# Exercise prompt:
Provide the number of lines in the material below that include the word "none", without any accompanying text.

# Extracted data:

---

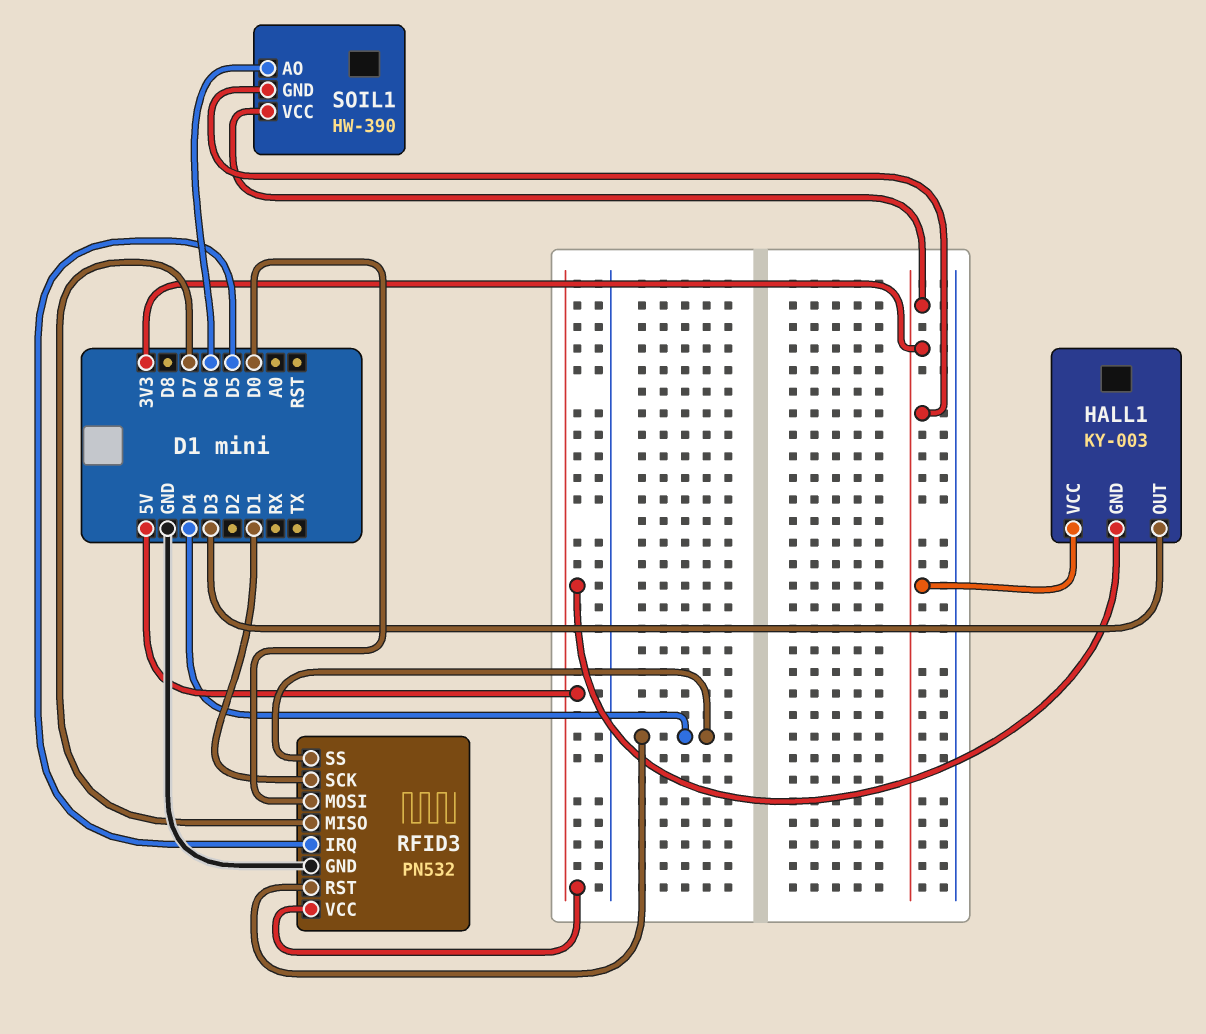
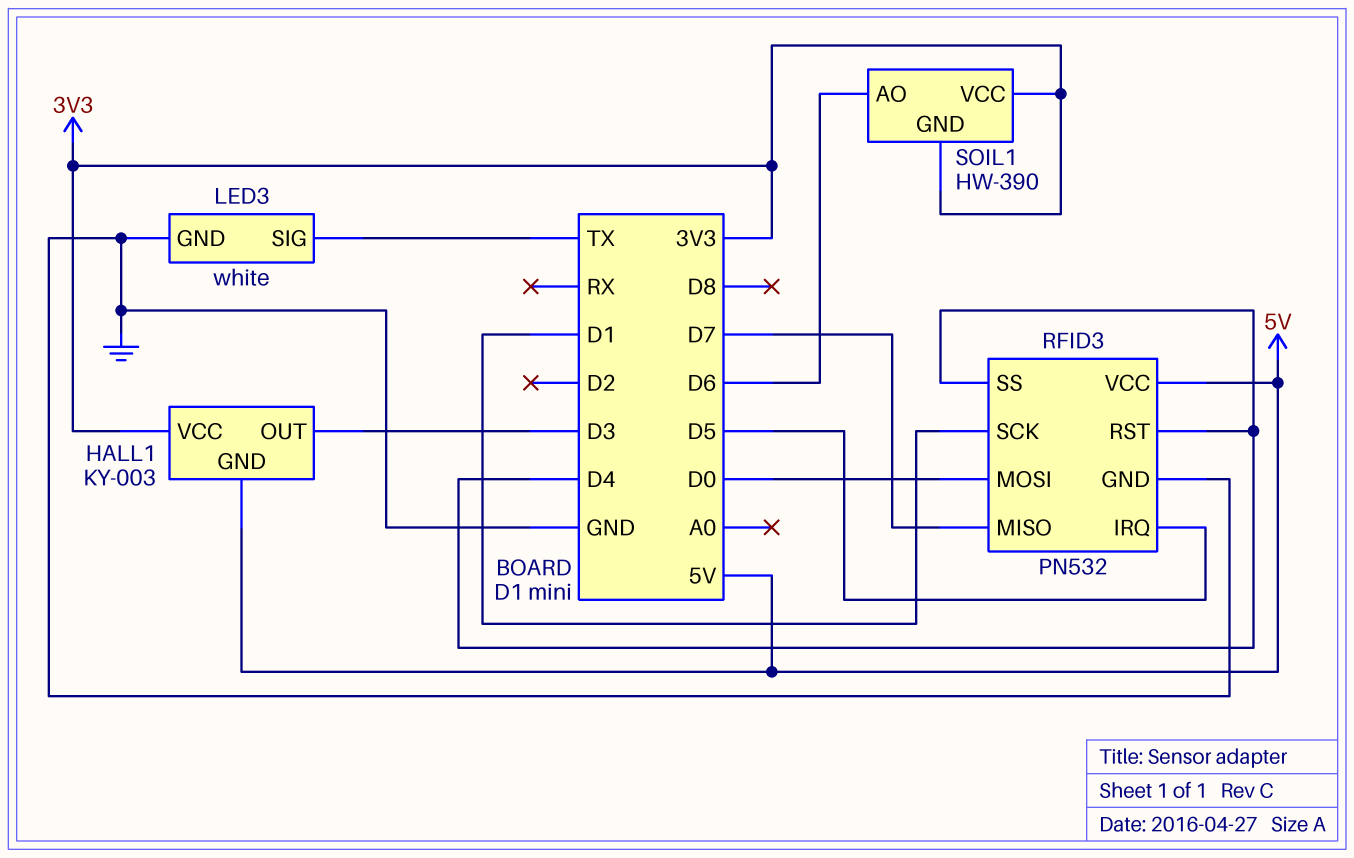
LED3: none -> white
LED3 pin GND: none -> GND
LED3 pin SIG: none -> TX

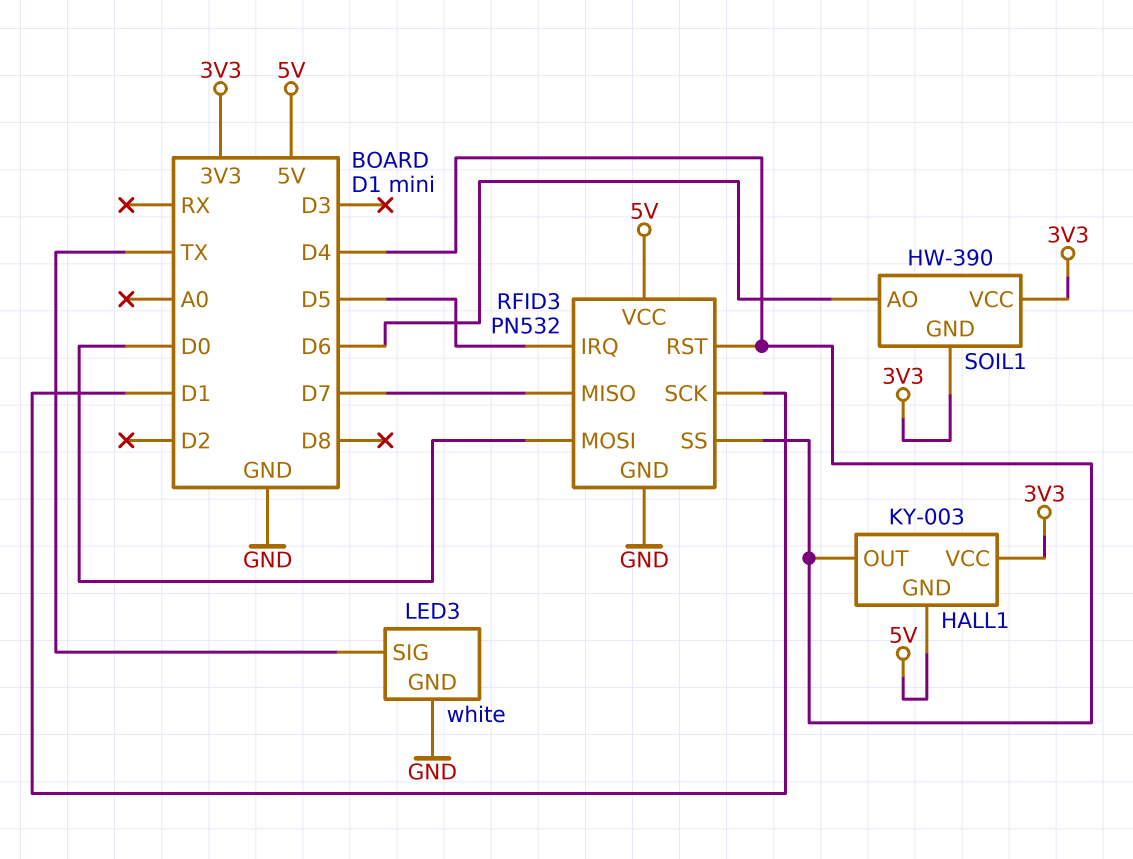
HALL1 pin OUT: D3 -> D4

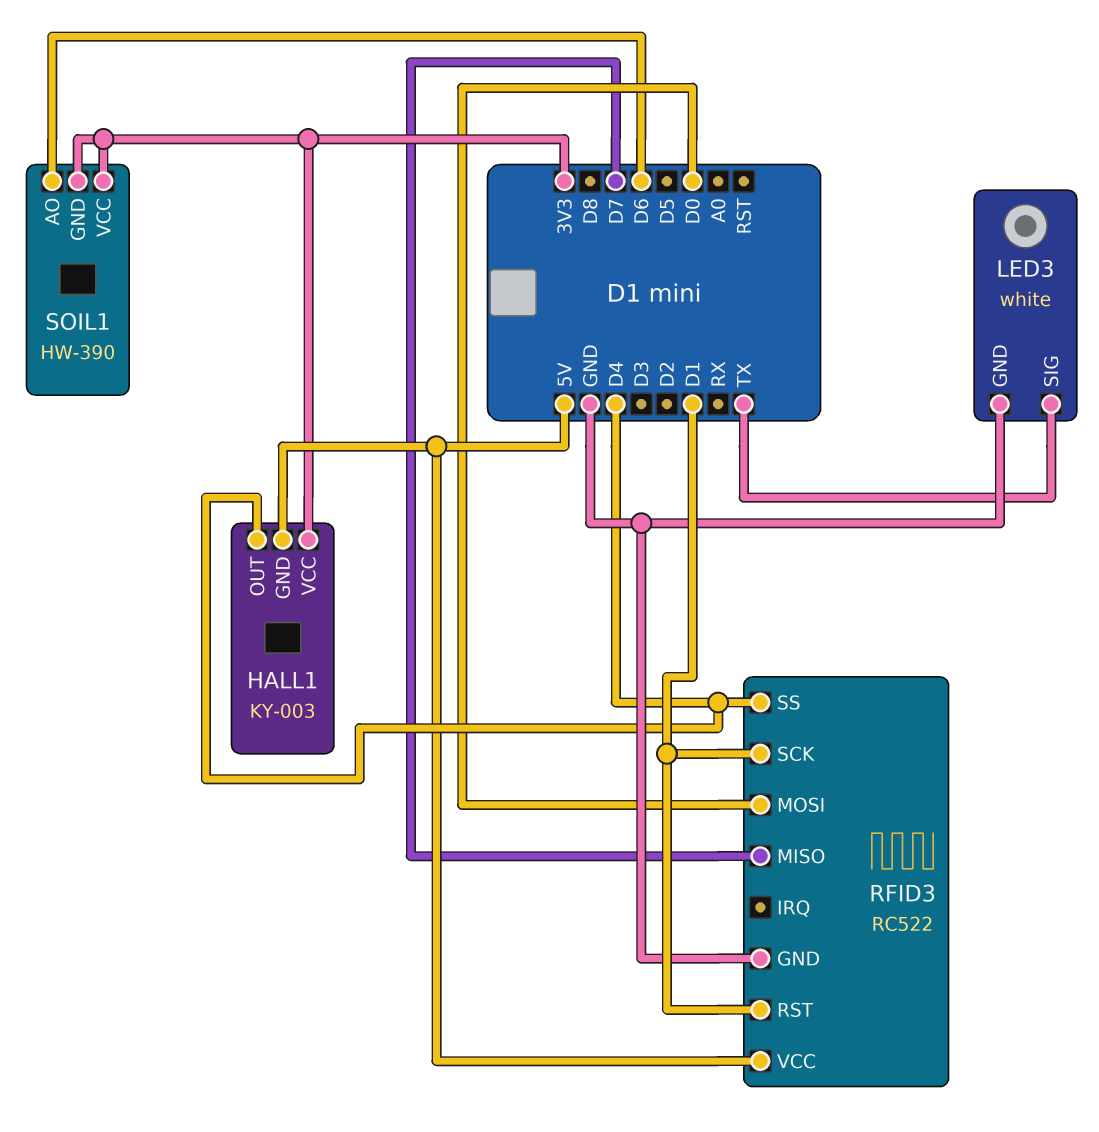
RFID3: PN532 -> RC522
RFID3 pin IRQ: D5 -> none
RFID3 pin RST: D4 -> D1

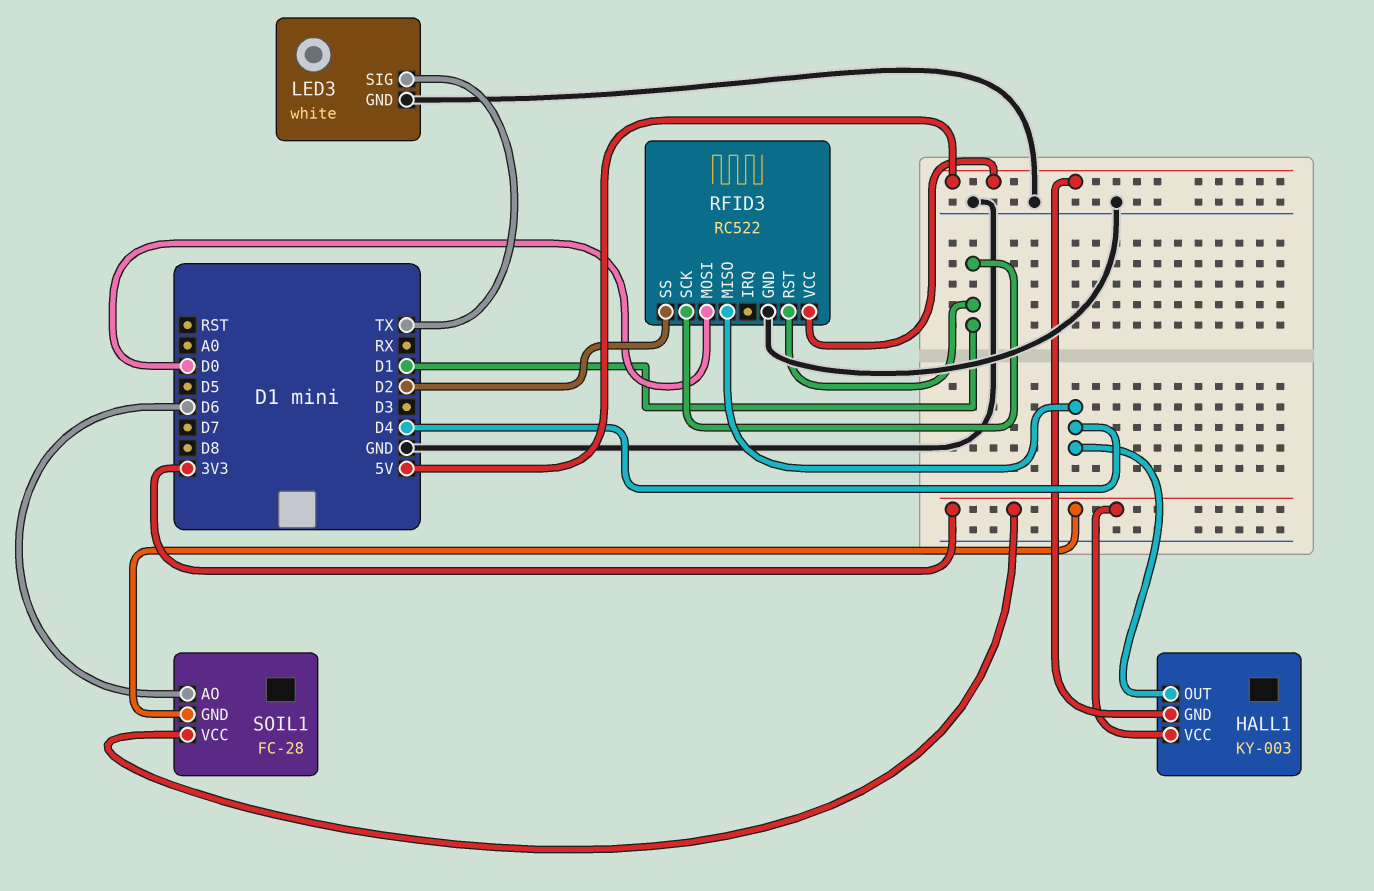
RFID3 pin MISO: D7 -> D4
RFID3 pin SS: D4 -> D2
SOIL1: HW-390 -> FC-28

---

# Response:
4